-------- MATERIAL FOR THIS TASK --------

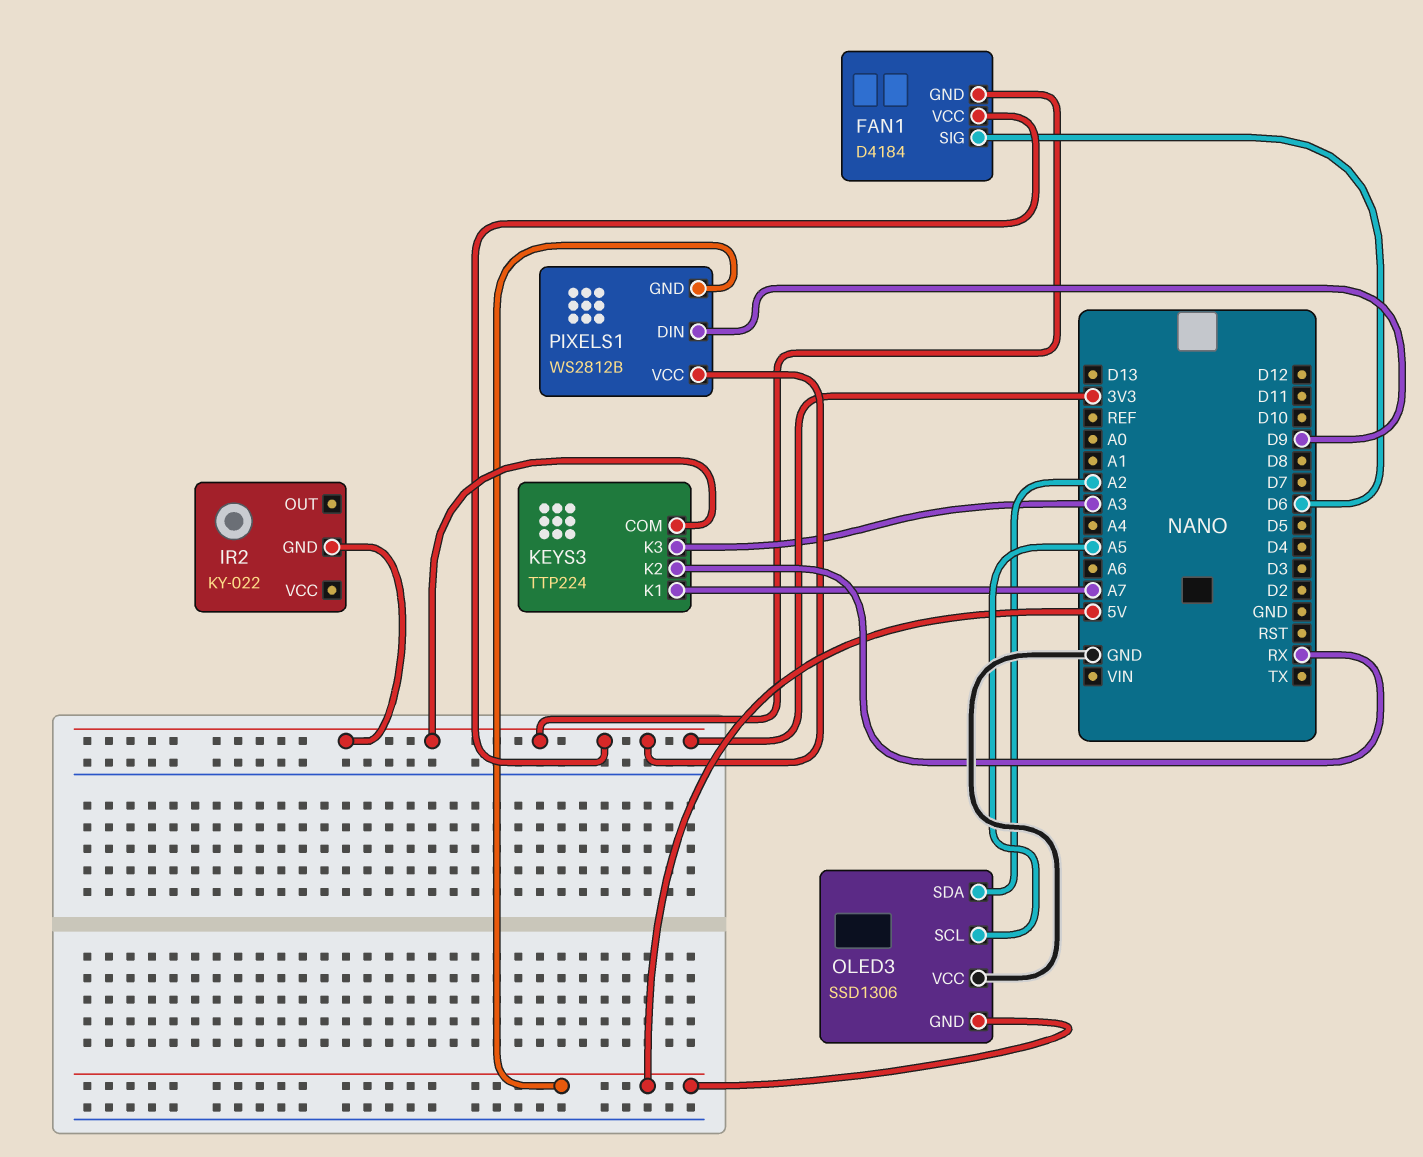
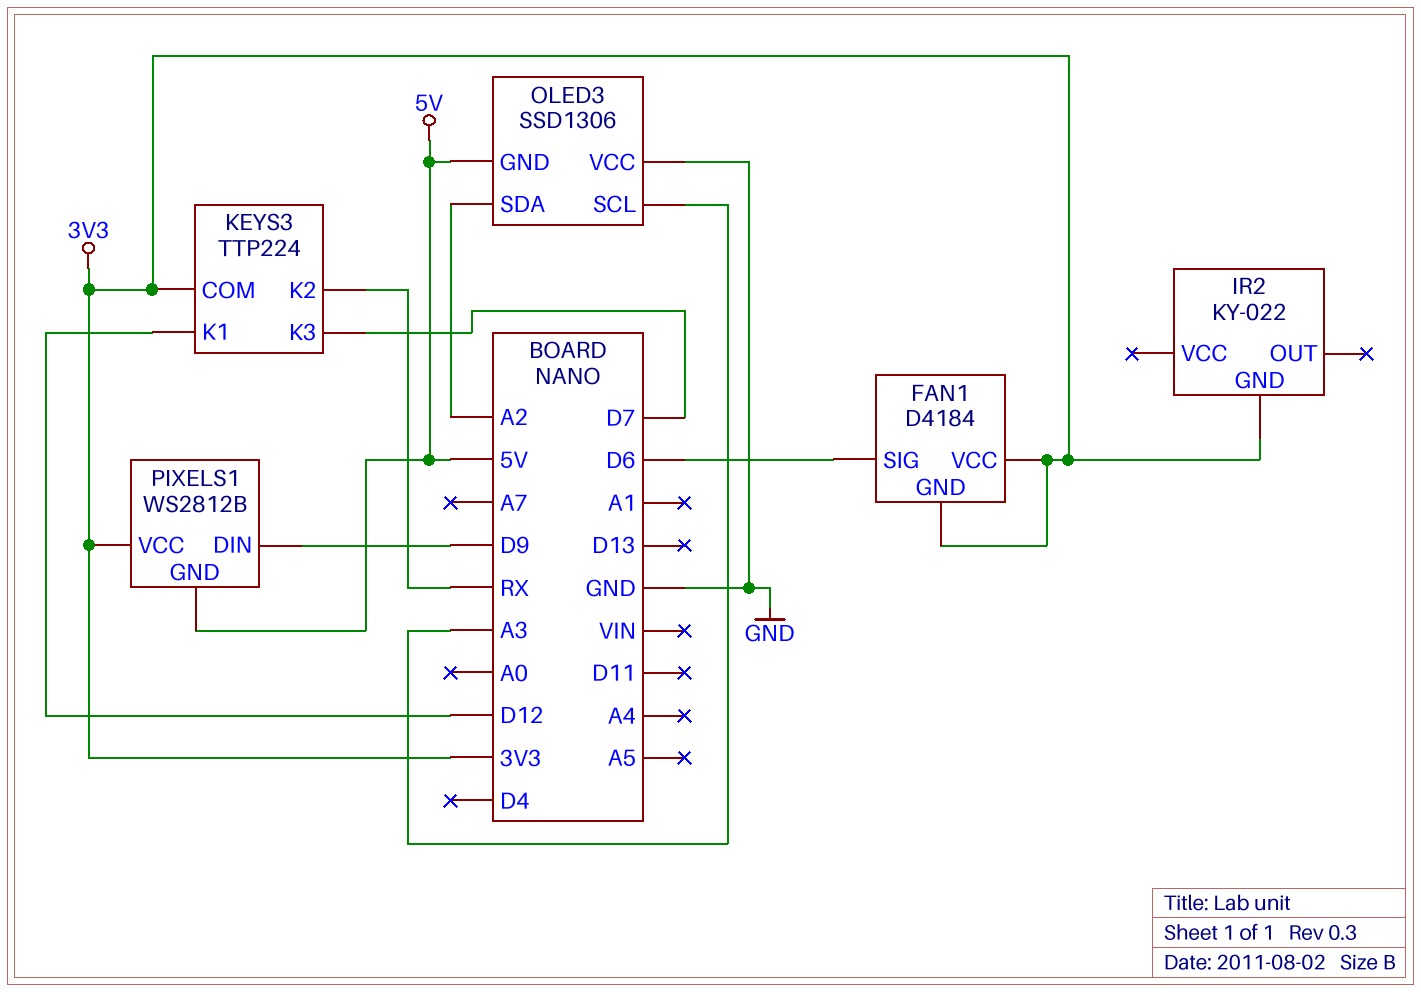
KEYS3 pin K1: A7 -> D12
KEYS3 pin K3: A3 -> D7
OLED3 pin SCL: A5 -> A3

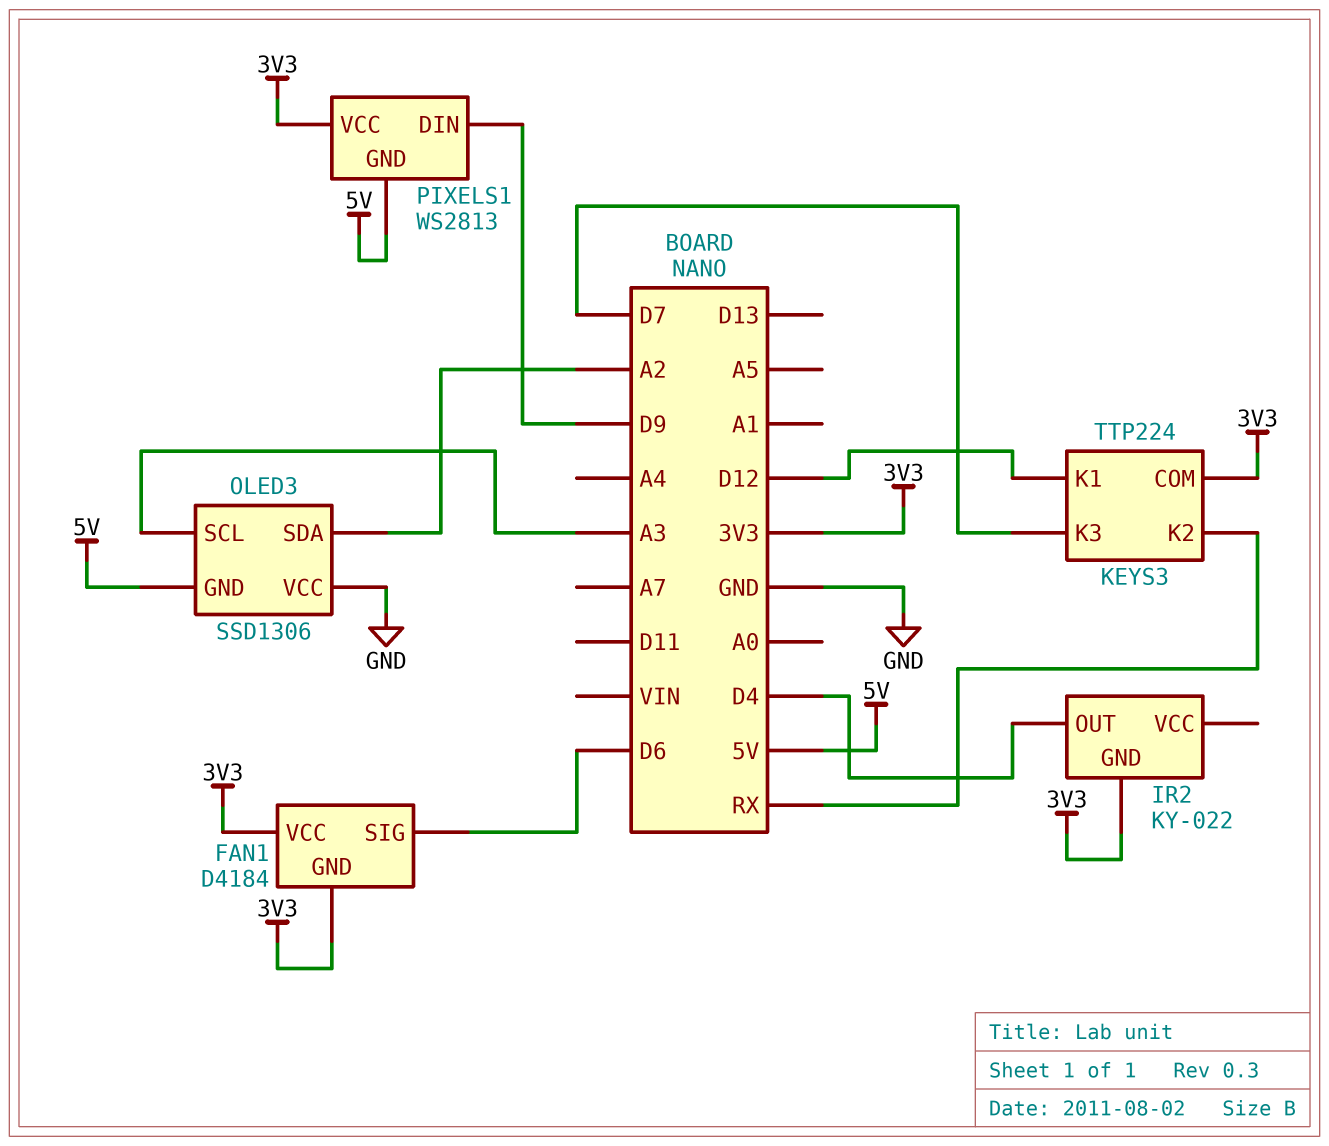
IR2 pin OUT: none -> D4
PIXELS1: WS2812B -> WS2813

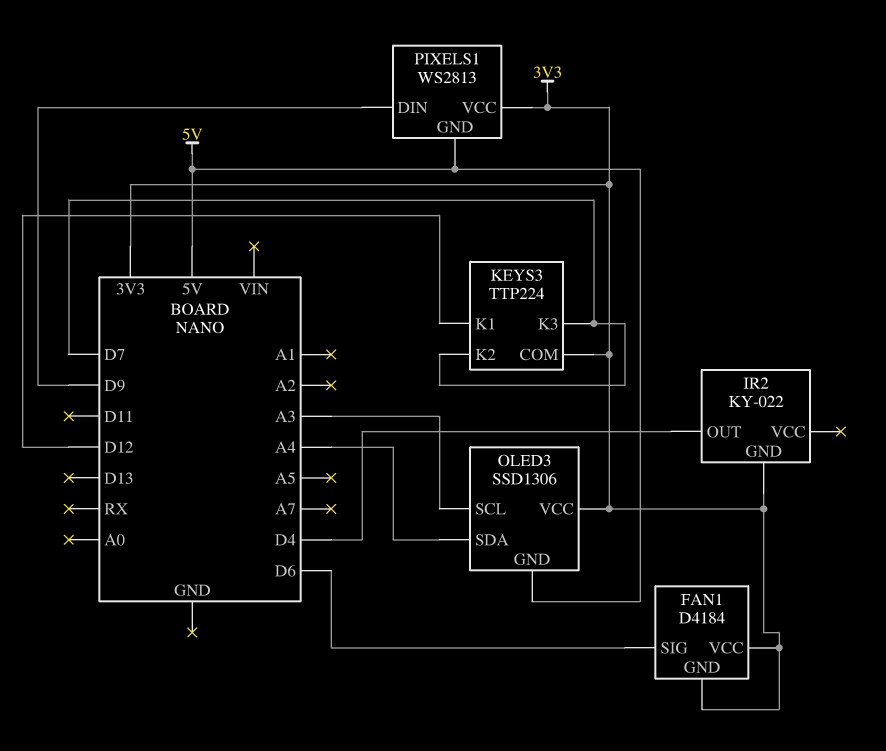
KEYS3 pin K2: RX -> D7
OLED3 pin SDA: A2 -> A4
OLED3 pin VCC: GND -> 3V3

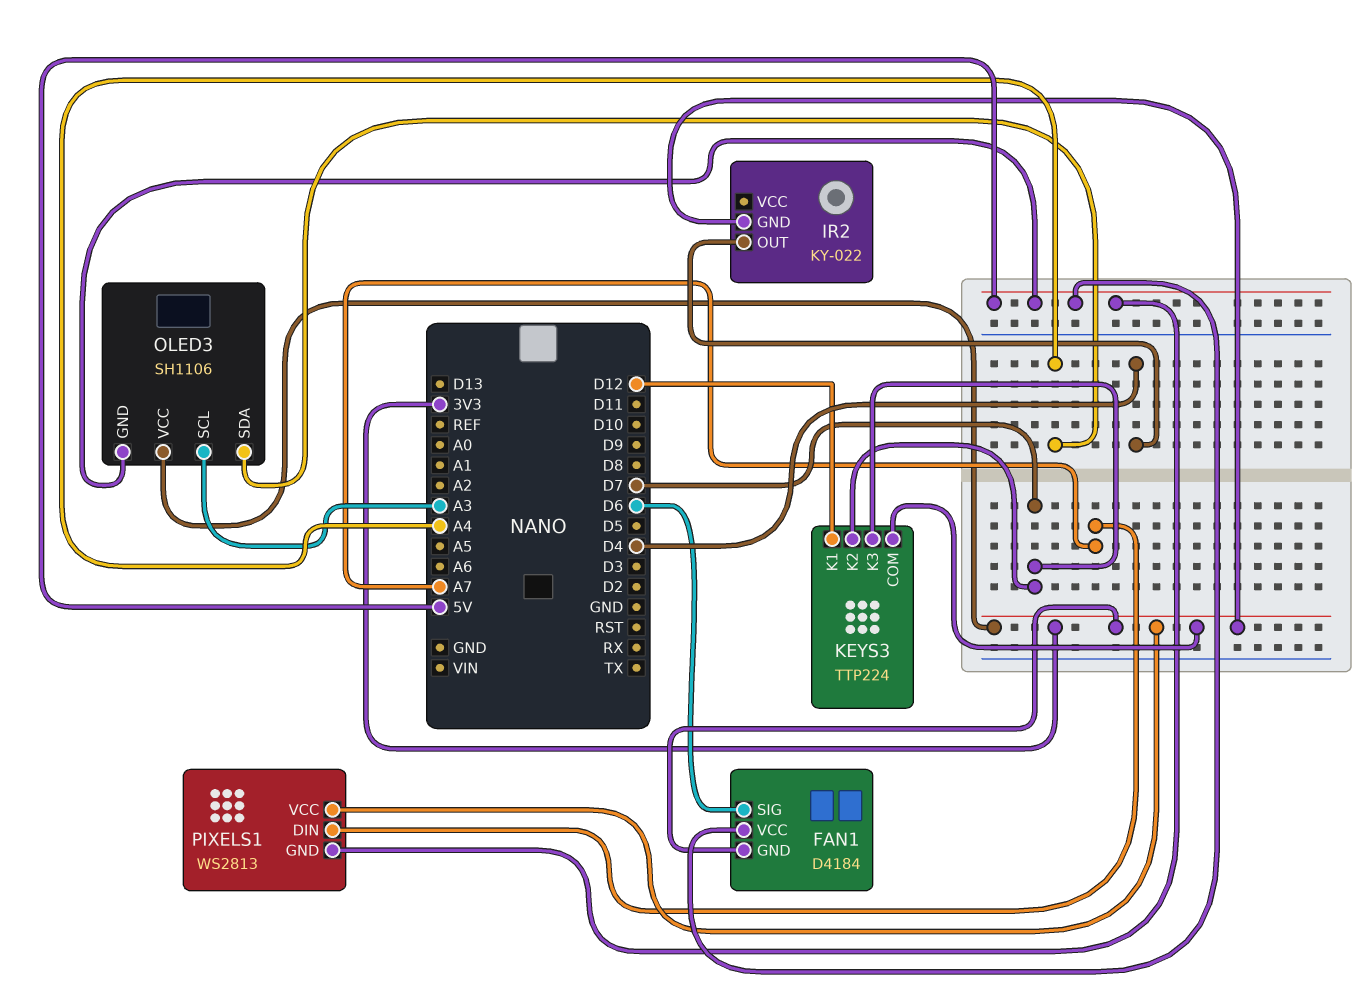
FAN1 pin VCC: 3V3 -> 5V
OLED3: SSD1306 -> SH1106
PIXELS1 pin DIN: D9 -> A7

--------

WHAT IS NEEDED →
Go through the data above and transcribe it in full, omitting any image.

COMPLETED EXERCISE →
KEYS3 pin K1: A7 -> D12
KEYS3 pin K3: A3 -> D7
OLED3 pin SCL: A5 -> A3

IR2 pin OUT: none -> D4
PIXELS1: WS2812B -> WS2813

KEYS3 pin K2: RX -> D7
OLED3 pin SDA: A2 -> A4
OLED3 pin VCC: GND -> 3V3

FAN1 pin VCC: 3V3 -> 5V
OLED3: SSD1306 -> SH1106
PIXELS1 pin DIN: D9 -> A7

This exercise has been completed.